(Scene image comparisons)
---------------
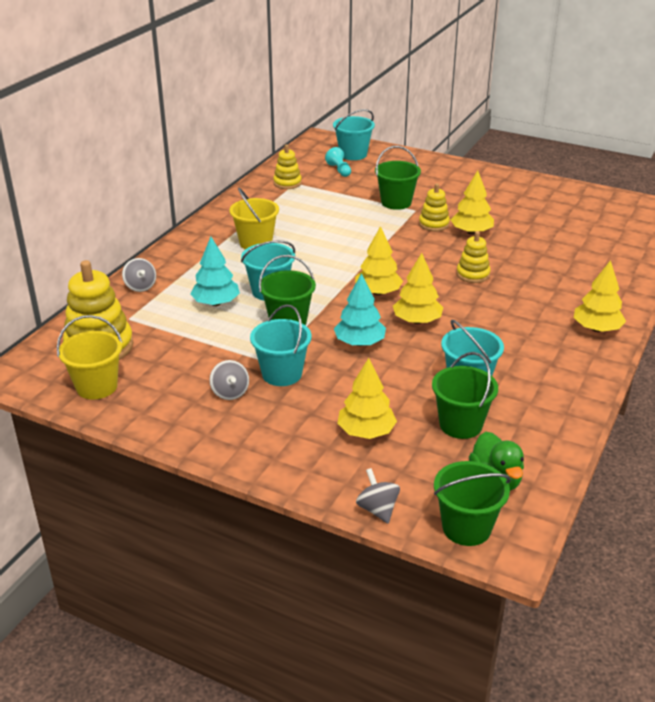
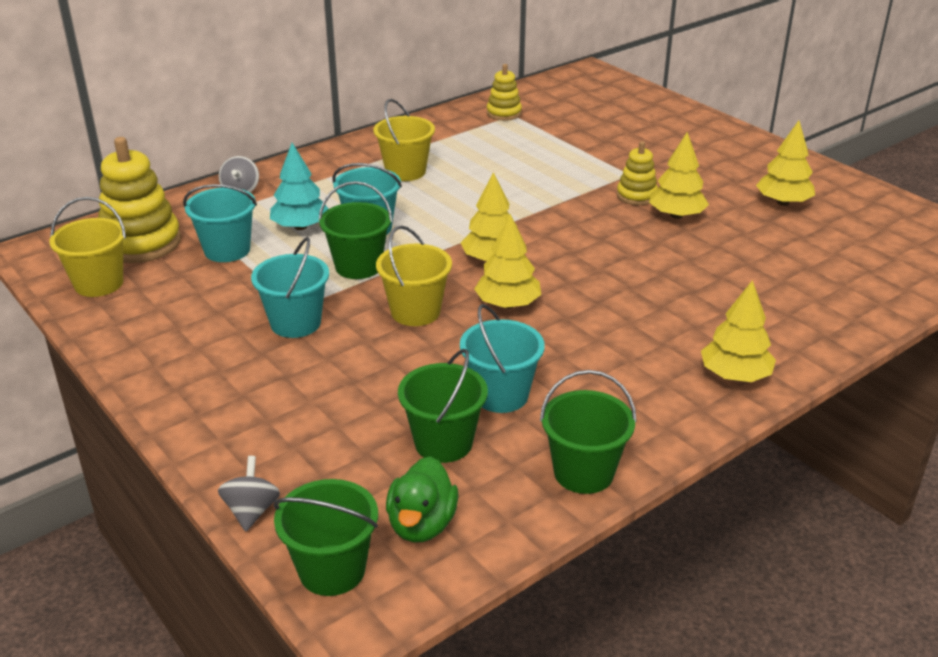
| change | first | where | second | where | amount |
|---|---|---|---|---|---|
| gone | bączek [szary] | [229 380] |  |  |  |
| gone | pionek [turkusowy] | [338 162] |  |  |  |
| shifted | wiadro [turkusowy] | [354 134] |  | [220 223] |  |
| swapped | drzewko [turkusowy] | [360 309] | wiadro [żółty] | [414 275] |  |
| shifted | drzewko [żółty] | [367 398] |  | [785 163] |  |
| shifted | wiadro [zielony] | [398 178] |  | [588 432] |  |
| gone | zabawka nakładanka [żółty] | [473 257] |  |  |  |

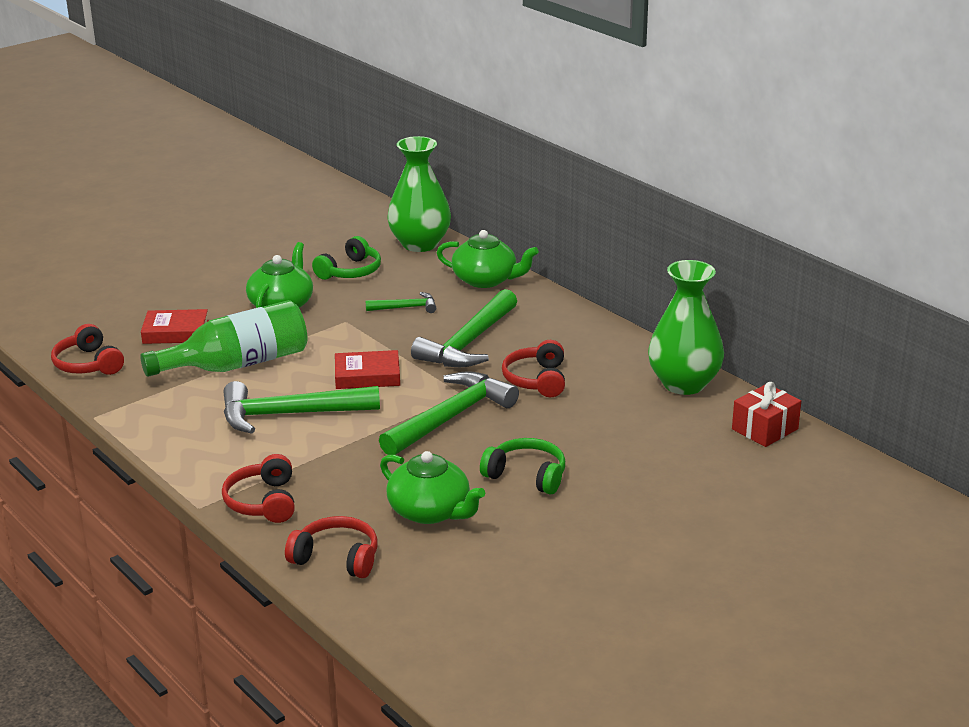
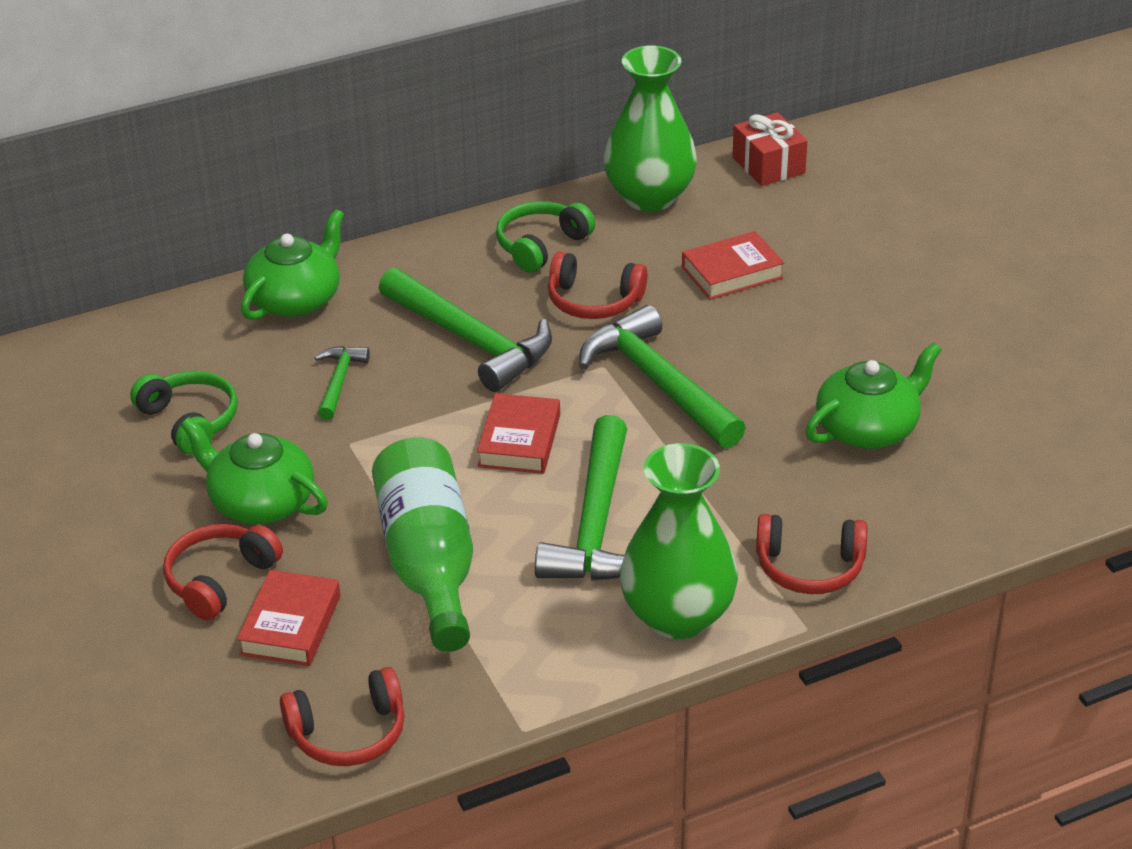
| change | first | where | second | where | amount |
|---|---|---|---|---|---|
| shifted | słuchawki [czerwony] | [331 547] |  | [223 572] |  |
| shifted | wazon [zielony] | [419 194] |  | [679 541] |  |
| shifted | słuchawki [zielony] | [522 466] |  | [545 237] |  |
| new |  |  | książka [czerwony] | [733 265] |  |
---------------
▶ **Task**: Could you set down the records above exactly, skipping any picture?

▶ **Answer to the problem**:
| change | first | where | second | where | amount |
|---|---|---|---|---|---|
| gone | bączek [szary] | [229 380] |  |  |  |
| gone | pionek [turkusowy] | [338 162] |  |  |  |
| shifted | wiadro [turkusowy] | [354 134] |  | [220 223] |  |
| swapped | drzewko [turkusowy] | [360 309] | wiadro [żółty] | [414 275] |  |
| shifted | drzewko [żółty] | [367 398] |  | [785 163] |  |
| shifted | wiadro [zielony] | [398 178] |  | [588 432] |  |
| gone | zabawka nakładanka [żółty] | [473 257] |  |  |  |

| change | first | where | second | where | amount |
|---|---|---|---|---|---|
| shifted | słuchawki [czerwony] | [331 547] |  | [223 572] |  |
| shifted | wazon [zielony] | [419 194] |  | [679 541] |  |
| shifted | słuchawki [zielony] | [522 466] |  | [545 237] |  |
| new |  |  | książka [czerwony] | [733 265] |  |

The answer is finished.